WORK INSTRUCTIONS:
Please render the items below as a Markdown table with a Row column for the row number and a Text column for the line, leaving out blank lines. Cover only the span from the line that contains "Return [x, y] for each given word" through the end of the items.

PROVIDED DATA:
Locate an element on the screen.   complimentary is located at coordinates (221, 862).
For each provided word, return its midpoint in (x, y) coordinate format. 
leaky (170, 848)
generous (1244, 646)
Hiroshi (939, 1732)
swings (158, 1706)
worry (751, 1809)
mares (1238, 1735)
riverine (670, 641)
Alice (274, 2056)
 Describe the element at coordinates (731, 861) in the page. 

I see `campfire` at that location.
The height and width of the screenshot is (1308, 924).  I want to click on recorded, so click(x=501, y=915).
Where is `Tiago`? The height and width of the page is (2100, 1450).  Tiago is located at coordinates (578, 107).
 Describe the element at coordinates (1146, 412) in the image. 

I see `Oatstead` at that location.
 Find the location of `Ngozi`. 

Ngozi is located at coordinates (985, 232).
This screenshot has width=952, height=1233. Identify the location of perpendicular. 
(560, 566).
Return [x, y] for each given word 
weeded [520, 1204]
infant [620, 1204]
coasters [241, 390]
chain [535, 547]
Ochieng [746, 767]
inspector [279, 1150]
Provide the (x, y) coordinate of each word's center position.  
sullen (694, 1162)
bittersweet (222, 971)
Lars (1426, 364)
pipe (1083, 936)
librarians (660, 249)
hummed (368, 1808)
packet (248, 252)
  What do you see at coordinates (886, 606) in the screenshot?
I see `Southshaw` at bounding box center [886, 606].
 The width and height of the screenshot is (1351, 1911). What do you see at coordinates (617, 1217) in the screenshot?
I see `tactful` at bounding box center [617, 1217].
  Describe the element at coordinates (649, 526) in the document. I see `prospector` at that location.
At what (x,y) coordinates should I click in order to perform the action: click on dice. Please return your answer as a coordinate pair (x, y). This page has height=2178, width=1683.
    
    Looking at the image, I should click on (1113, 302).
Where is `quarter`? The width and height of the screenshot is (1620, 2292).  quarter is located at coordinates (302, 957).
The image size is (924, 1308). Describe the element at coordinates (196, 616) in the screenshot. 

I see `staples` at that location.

WRITTEN SOLUTION:
| Row | Text |
|---|---|
| 1 | Return [x, y] for each given word  |
| 2 | weeded [520, 1204] |
| 3 | infant [620, 1204] |
| 4 | coasters [241, 390] |
| 5 | chain [535, 547] |
| 6 | Ochieng [746, 767] |
| 7 | inspector [279, 1150] |
| 8 | Provide the (x, y) coordinate of each word's center position.   |
| 9 | sullen (694, 1162) |
| 10 | bittersweet (222, 971) |
| 11 | Lars (1426, 364) |
| 12 | pipe (1083, 936) |
| 13 | librarians (660, 249) |
| 14 | hummed (368, 1808) |
| 15 | packet (248, 252) |
| 16 |   What do you see at coordinates (886, 606) in the screenshot? |
| 17 | I see `Southshaw` at bounding box center [886, 606]. |
| 18 |  The width and height of the screenshot is (1351, 1911). What do you see at coordinates (617, 1217) in the screenshot? |
| 19 | I see `tactful` at bounding box center [617, 1217]. |
| 20 |   Describe the element at coordinates (649, 526) in the document. I see `prospector` at that location. |
| 21 | At what (x,y) coordinates should I click in order to perform the action: click on dice. Please return your answer as a coordinate pair (x, y). This page has height=2178, width=1683. |
| 22 |     Looking at the image, I should click on (1113, 302). |
| 23 | Where is `quarter`? The width and height of the screenshot is (1620, 2292).  quarter is located at coordinates (302, 957). |
| 24 | The image size is (924, 1308). Describe the element at coordinates (196, 616) in the screenshot.  |
| 25 | I see `staples` at that location. |